▸ **Given data**
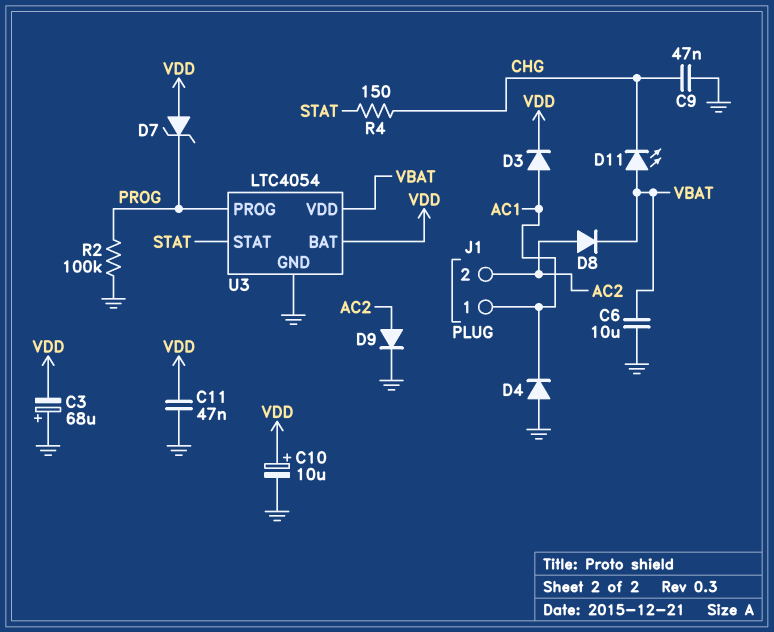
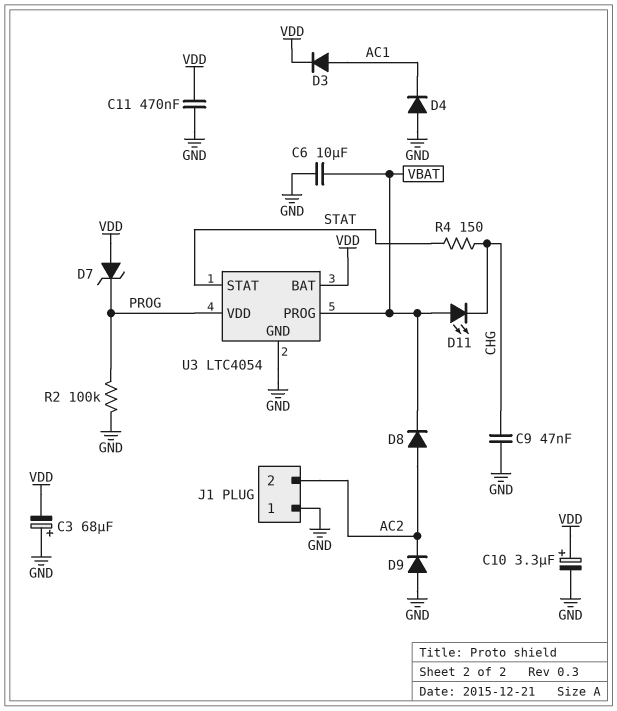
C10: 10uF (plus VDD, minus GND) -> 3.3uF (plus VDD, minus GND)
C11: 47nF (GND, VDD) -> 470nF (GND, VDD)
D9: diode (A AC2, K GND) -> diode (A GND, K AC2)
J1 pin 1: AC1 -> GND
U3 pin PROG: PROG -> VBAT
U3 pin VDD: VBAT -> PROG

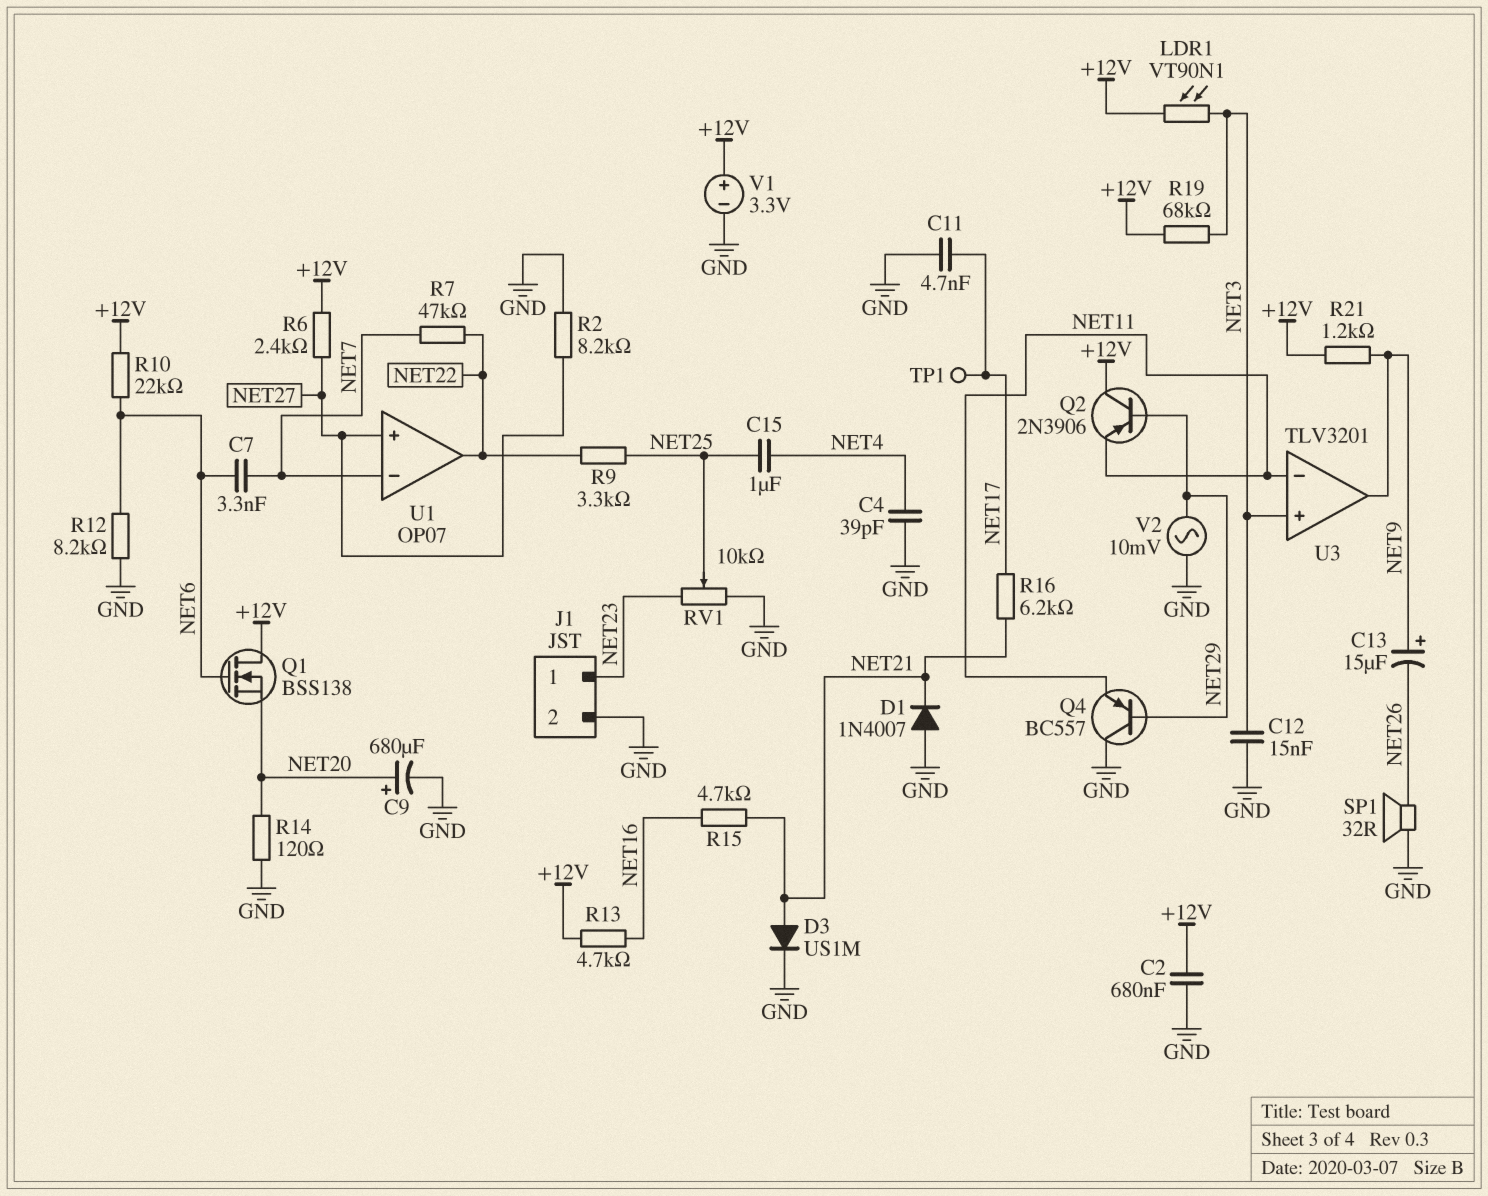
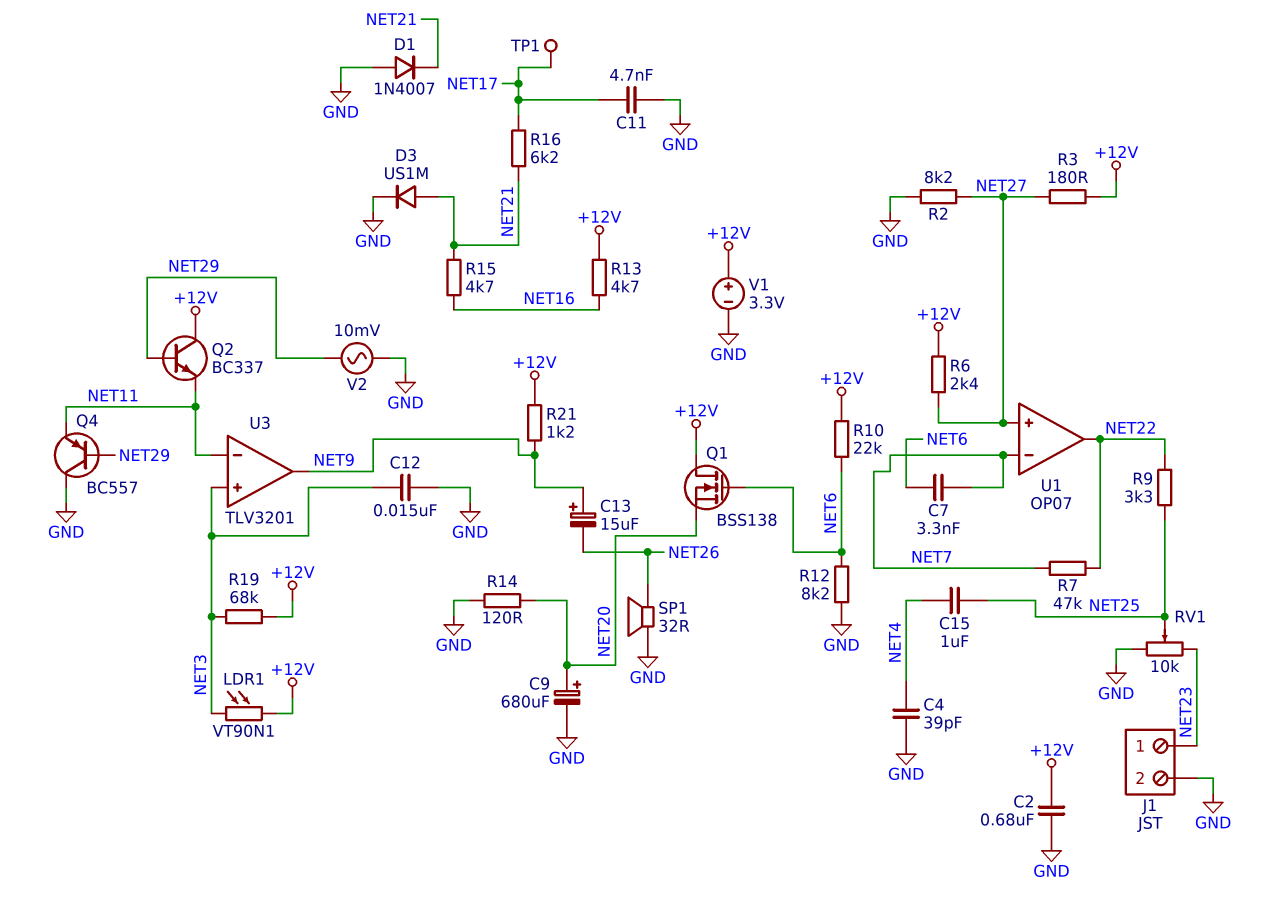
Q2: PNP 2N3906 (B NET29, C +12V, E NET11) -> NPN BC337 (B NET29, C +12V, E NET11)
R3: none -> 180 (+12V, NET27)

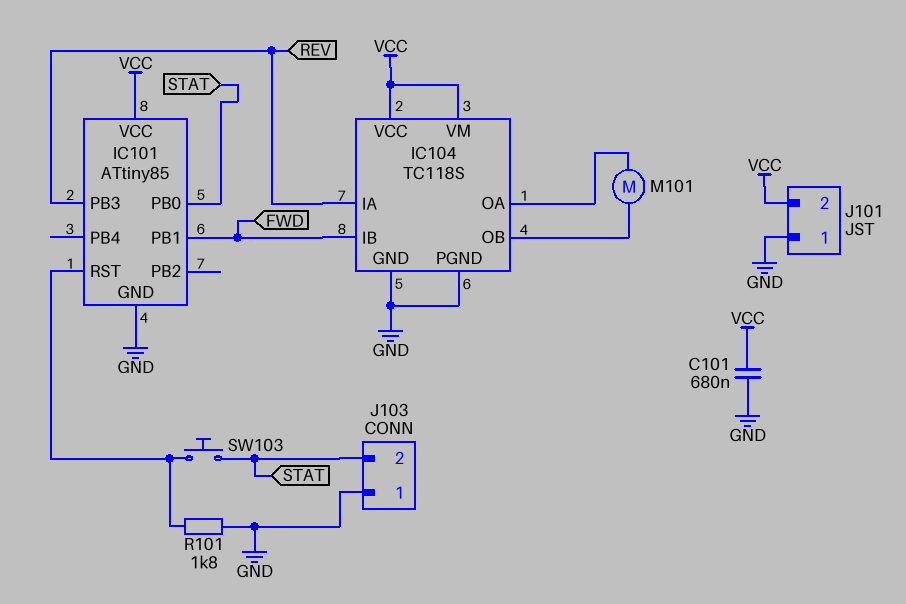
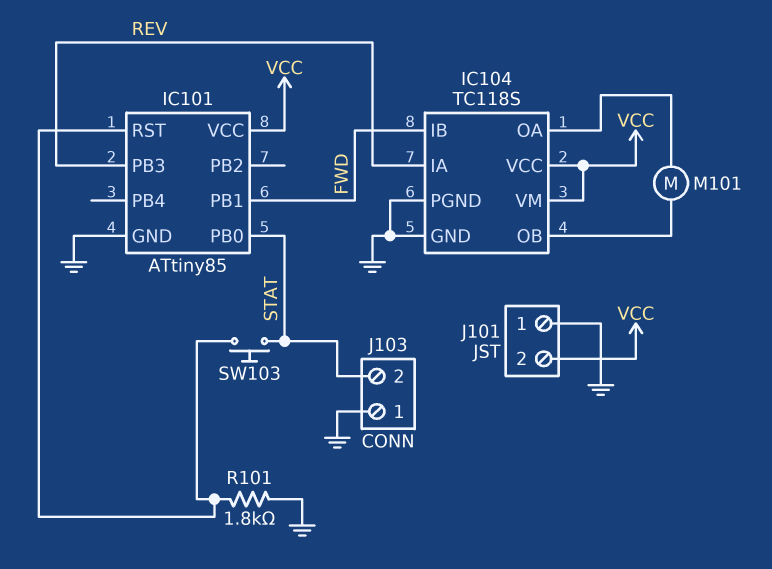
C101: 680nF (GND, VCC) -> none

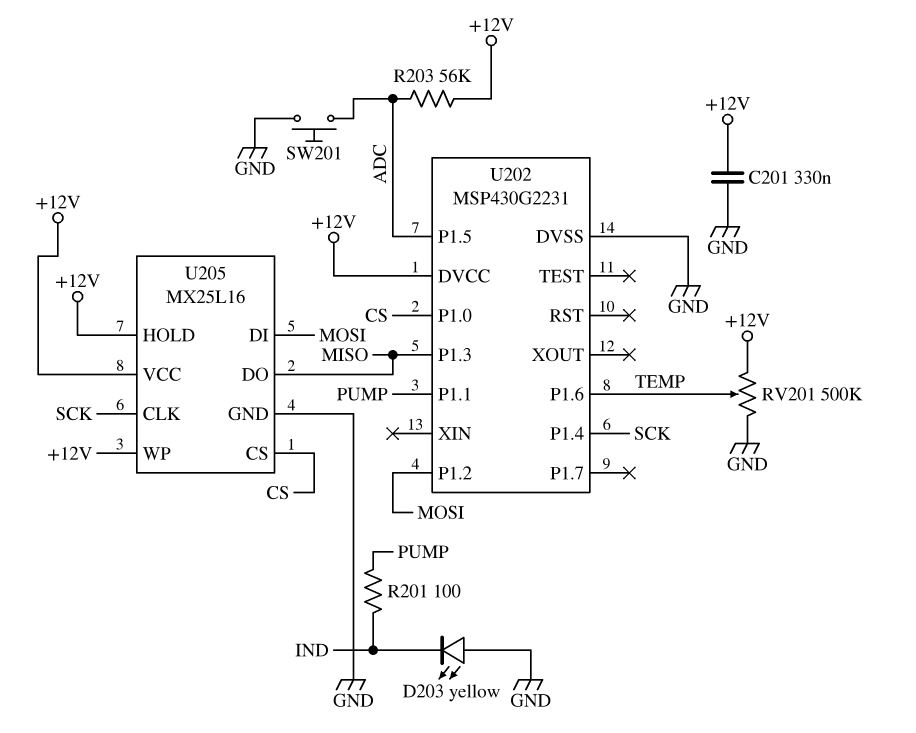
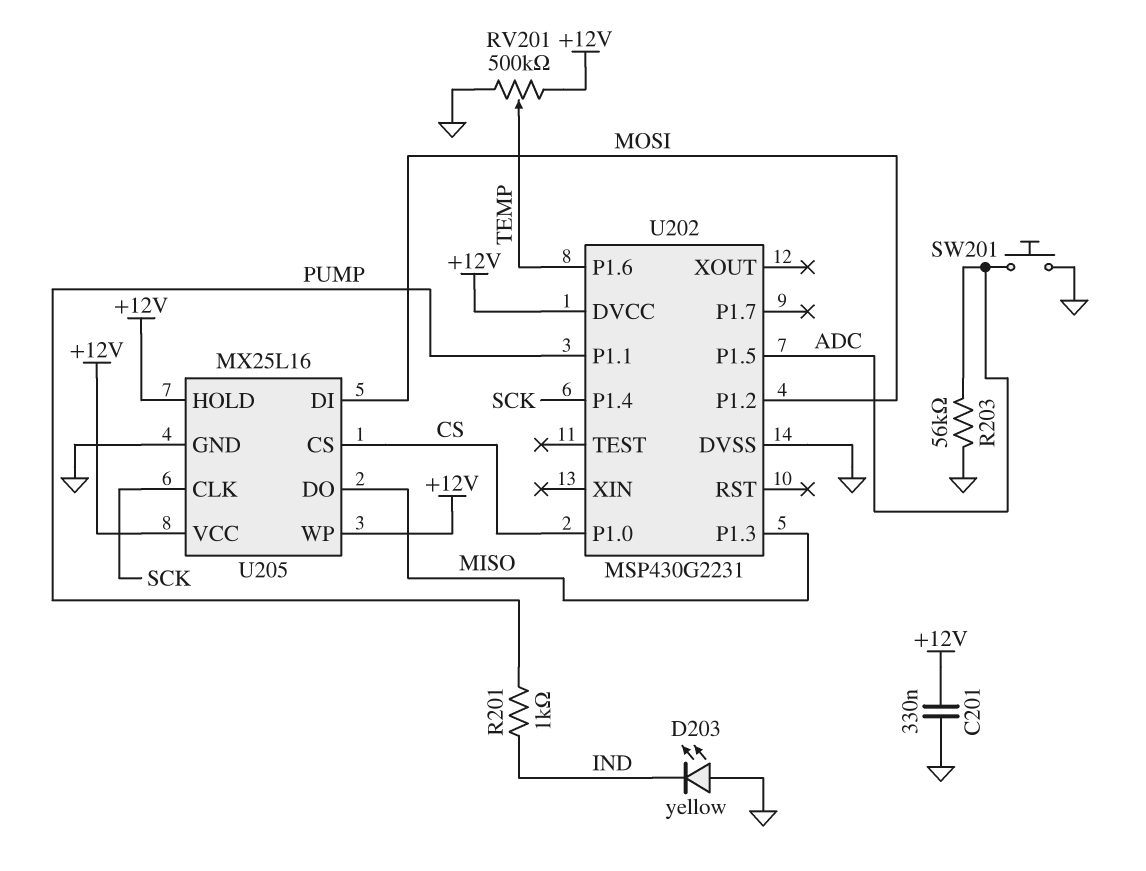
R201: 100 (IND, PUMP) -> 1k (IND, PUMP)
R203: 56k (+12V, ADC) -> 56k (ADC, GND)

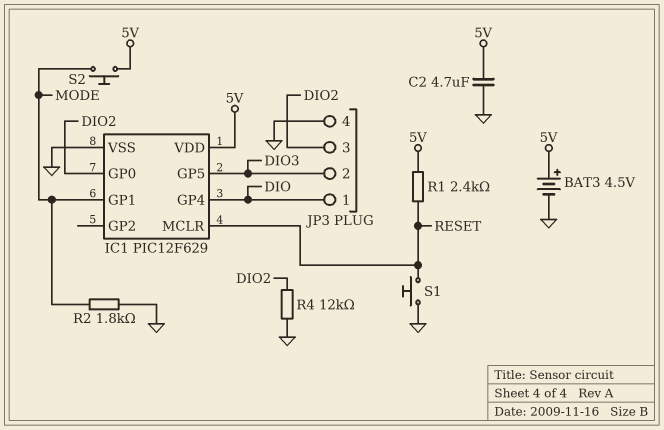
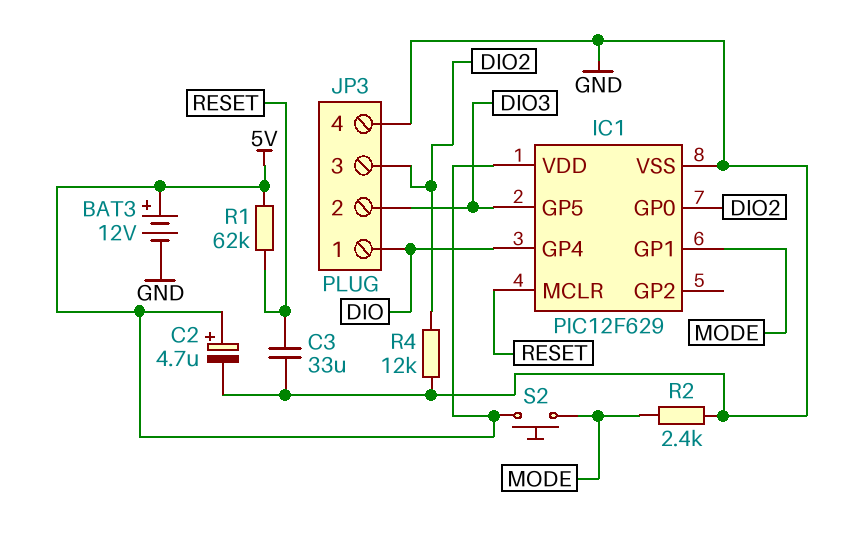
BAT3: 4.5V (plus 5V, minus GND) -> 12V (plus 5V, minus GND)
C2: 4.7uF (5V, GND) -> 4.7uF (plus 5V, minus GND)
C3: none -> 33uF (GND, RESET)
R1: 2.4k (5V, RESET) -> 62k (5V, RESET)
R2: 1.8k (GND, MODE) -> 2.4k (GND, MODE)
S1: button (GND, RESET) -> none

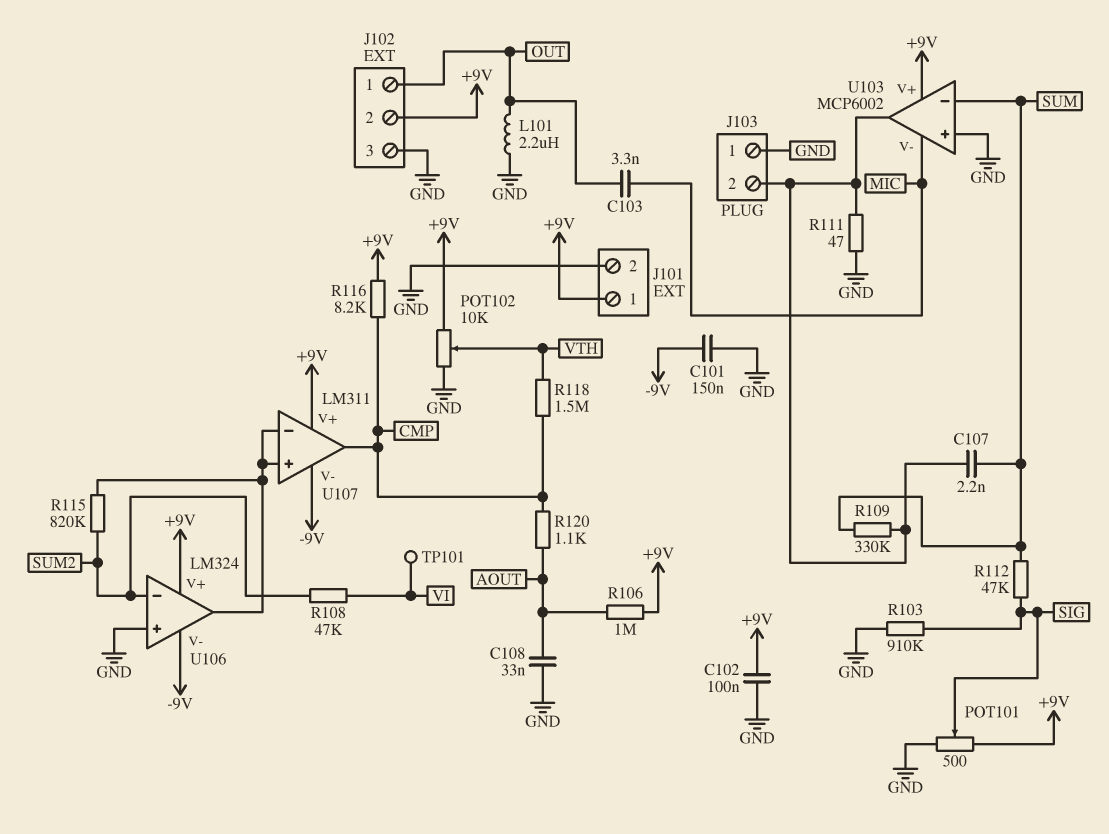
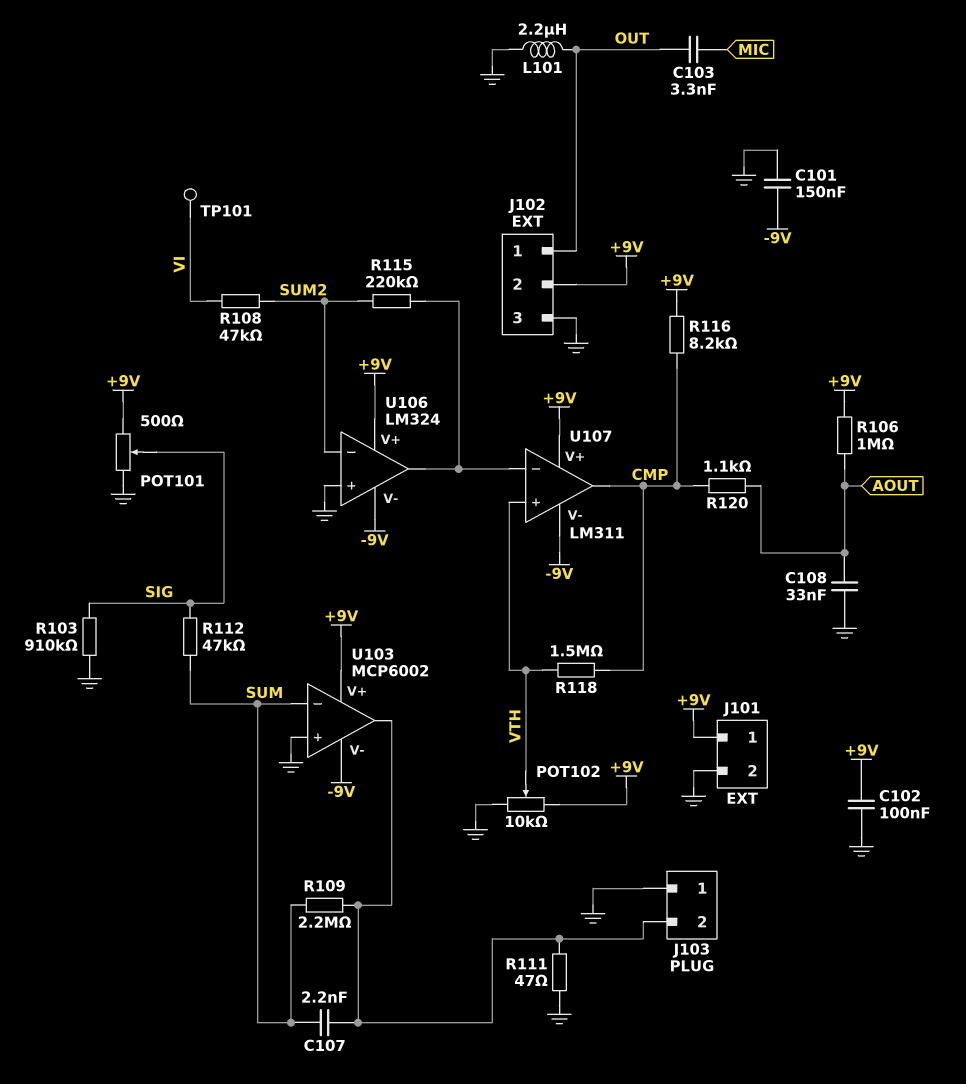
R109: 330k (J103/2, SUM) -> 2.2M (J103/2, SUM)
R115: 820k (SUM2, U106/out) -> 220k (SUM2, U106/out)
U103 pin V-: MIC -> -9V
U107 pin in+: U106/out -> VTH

▸ **How to complete this task**
Pull out each line of the records holding the string "plus".

▸ **Answer to the problem**
C10: 10uF (plus VDD, minus GND) -> 3.3uF (plus VDD, minus GND)
BAT3: 4.5V (plus 5V, minus GND) -> 12V (plus 5V, minus GND)
C2: 4.7uF (5V, GND) -> 4.7uF (plus 5V, minus GND)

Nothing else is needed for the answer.